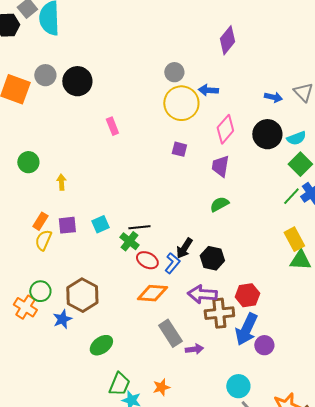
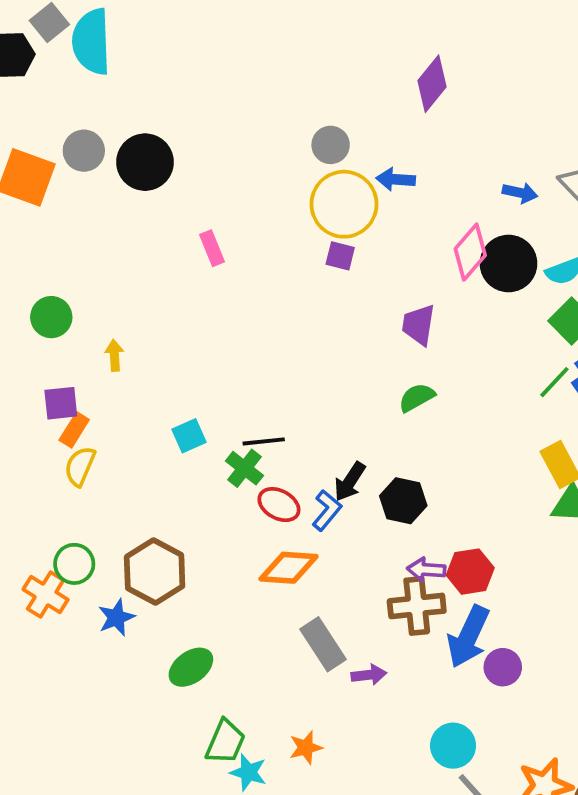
pink diamond: (225, 129) -> (470, 252), moved
purple square: (179, 149) -> (340, 256), moved
purple square: (67, 225) -> (61, 403), moved
purple arrow: (202, 294) -> (426, 570), moved, size x0.7

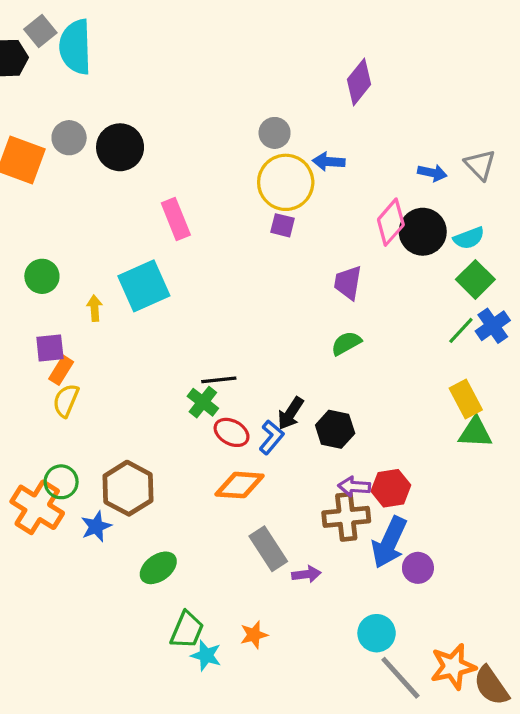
pink rectangle: (212, 248) -> (176, 219), size x1.4
cyan square: (189, 436) -> (144, 286), moved, size x1.8
orange cross: (46, 594) -> (37, 507), size x1.4

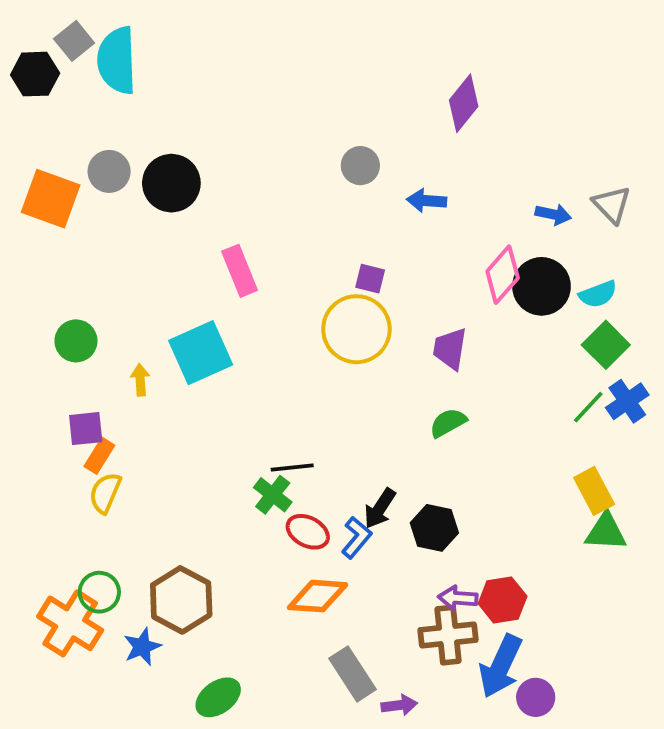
yellow circle: (286, 182) -> (356, 329), moved

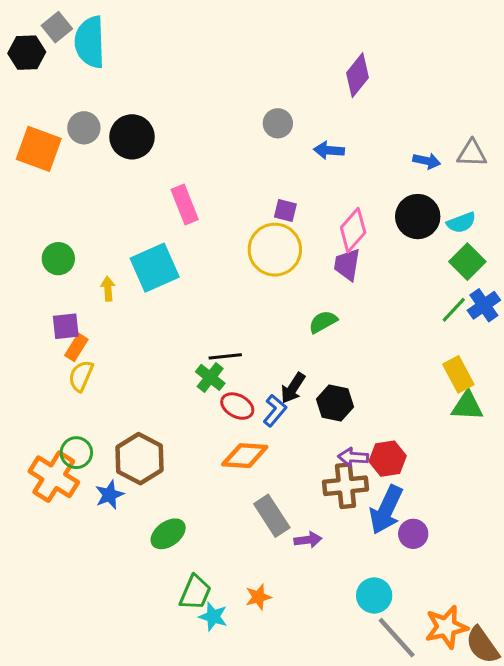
gray triangle: (612, 205) -> (472, 153), turned -44
pink diamond: (503, 275) -> (353, 230), moved
green semicircle: (448, 423) -> (323, 322), moved

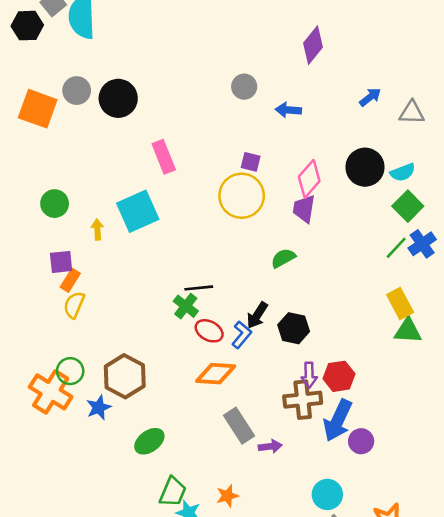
blue arrow: (427, 161) -> (370, 97), moved, turned -50
purple arrow: (353, 457) -> (309, 375), turned -95

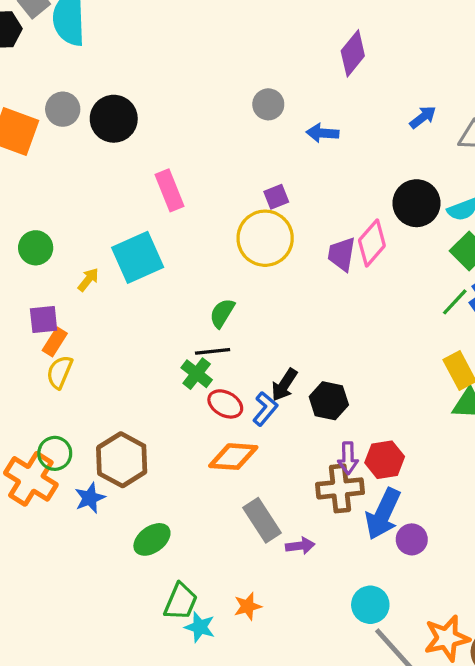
purple square: (251, 162) -> (276, 197), turned -36
pink diamond: (309, 179) -> (372, 243), moved
yellow arrow: (97, 230) -> (88, 280), turned 42
green semicircle: (283, 258) -> (222, 313), moved, turned -30

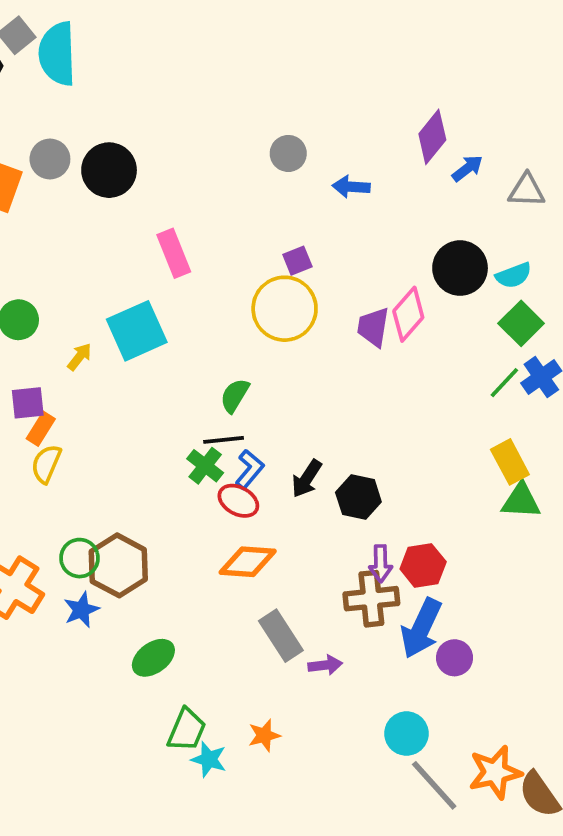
purple diamond: (353, 53) -> (432, 137), moved
blue L-shape: (265, 409) -> (249, 469), moved
green circle: (55, 453) -> (79, 558), moved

==========

ASSIGNMENT: Write out again, exactly, the lines from the start of the listing up to the line containing "gray triangle: (612, 205)", with both ends and without pictures.

TASK RESPONSE:
pink diamond: (225, 129) -> (470, 252), moved
purple square: (179, 149) -> (340, 256), moved
purple square: (67, 225) -> (61, 403), moved
purple arrow: (202, 294) -> (426, 570), moved, size x0.7

pink rectangle: (212, 248) -> (176, 219), size x1.4
cyan square: (189, 436) -> (144, 286), moved, size x1.8
orange cross: (46, 594) -> (37, 507), size x1.4

yellow circle: (286, 182) -> (356, 329), moved

gray triangle: (612, 205) -> (472, 153), turned -44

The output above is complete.